Work item — All lines from the one containing "R9: 12k (AGND, RESET) -> none" to the end of the data below are to be returned exactly, both ends included, with nothing added.

[Dataset excerpts]
-=-=-

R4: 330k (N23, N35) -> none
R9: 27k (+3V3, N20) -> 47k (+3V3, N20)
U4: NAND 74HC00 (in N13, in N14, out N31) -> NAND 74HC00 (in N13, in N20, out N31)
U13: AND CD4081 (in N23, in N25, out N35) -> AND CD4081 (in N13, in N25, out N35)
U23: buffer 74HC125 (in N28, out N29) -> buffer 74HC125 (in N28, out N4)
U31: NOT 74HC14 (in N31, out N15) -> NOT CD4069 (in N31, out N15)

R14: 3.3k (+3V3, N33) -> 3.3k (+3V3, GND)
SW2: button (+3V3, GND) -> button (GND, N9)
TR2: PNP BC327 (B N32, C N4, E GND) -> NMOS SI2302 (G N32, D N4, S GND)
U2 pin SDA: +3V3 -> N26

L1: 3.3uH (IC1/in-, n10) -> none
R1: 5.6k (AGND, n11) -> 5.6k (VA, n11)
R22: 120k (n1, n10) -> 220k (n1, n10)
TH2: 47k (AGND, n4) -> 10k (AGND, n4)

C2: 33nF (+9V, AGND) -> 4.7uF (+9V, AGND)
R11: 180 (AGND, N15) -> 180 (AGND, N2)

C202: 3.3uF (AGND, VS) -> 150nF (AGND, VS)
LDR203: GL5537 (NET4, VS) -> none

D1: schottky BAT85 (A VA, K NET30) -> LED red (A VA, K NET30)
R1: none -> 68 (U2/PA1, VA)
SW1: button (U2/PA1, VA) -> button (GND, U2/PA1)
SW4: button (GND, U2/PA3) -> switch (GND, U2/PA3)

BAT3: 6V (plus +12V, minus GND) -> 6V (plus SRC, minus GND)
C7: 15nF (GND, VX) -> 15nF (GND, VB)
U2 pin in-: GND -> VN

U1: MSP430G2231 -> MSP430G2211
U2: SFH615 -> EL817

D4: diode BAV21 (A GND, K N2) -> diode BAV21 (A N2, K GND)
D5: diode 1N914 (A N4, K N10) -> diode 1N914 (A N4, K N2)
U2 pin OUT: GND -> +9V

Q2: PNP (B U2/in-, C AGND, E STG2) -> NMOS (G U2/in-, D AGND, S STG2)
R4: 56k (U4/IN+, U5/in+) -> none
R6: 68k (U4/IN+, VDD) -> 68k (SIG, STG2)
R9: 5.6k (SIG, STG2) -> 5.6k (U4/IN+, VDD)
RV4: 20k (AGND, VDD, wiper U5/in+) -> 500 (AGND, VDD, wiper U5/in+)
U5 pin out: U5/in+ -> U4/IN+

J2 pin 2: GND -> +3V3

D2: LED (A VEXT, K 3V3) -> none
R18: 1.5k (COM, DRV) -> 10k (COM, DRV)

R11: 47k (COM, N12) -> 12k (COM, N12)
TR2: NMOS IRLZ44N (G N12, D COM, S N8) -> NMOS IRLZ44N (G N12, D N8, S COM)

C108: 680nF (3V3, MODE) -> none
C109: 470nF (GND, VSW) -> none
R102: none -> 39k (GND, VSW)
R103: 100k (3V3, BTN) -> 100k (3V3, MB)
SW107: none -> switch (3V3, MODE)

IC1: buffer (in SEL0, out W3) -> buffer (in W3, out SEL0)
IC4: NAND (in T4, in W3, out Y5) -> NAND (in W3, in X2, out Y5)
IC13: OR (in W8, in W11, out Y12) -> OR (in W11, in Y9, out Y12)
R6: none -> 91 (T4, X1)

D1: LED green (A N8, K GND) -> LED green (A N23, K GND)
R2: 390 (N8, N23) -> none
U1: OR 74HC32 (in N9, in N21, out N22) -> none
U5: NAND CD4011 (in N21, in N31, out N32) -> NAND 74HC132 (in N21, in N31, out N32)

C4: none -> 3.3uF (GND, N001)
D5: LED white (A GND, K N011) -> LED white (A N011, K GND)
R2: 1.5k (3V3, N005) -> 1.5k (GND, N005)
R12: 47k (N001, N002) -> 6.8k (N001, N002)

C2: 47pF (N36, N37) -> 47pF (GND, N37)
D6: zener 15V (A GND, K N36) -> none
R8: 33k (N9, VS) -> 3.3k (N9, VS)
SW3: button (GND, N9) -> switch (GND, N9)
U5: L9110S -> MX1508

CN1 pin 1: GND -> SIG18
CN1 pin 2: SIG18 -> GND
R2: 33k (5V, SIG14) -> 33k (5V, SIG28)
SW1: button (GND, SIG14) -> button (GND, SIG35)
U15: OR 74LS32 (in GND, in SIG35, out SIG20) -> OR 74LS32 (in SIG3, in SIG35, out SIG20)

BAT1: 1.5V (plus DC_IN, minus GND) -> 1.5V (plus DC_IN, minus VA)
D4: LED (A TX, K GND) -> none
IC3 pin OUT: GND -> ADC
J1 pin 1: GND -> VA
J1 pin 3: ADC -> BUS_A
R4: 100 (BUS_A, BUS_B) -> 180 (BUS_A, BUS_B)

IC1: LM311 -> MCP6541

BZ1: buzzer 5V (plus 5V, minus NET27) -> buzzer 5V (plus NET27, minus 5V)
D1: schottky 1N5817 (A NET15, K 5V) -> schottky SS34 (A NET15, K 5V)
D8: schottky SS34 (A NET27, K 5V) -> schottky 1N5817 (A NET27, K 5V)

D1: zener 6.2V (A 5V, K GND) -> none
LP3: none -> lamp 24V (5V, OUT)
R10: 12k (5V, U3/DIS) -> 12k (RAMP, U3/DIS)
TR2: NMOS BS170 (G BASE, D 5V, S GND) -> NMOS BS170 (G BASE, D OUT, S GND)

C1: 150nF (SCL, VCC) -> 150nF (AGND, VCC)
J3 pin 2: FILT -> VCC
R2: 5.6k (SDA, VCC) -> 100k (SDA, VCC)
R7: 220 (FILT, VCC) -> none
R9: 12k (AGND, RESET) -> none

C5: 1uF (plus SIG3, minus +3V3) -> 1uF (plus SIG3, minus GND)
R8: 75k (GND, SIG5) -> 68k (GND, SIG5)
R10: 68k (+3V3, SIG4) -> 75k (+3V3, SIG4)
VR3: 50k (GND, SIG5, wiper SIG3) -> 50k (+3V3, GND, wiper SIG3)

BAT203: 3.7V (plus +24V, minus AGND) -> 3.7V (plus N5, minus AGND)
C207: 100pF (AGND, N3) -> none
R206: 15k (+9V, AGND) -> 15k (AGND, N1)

-=-=-

Response —
R9: 12k (AGND, RESET) -> none

C5: 1uF (plus SIG3, minus +3V3) -> 1uF (plus SIG3, minus GND)
R8: 75k (GND, SIG5) -> 68k (GND, SIG5)
R10: 68k (+3V3, SIG4) -> 75k (+3V3, SIG4)
VR3: 50k (GND, SIG5, wiper SIG3) -> 50k (+3V3, GND, wiper SIG3)

BAT203: 3.7V (plus +24V, minus AGND) -> 3.7V (plus N5, minus AGND)
C207: 100pF (AGND, N3) -> none
R206: 15k (+9V, AGND) -> 15k (AGND, N1)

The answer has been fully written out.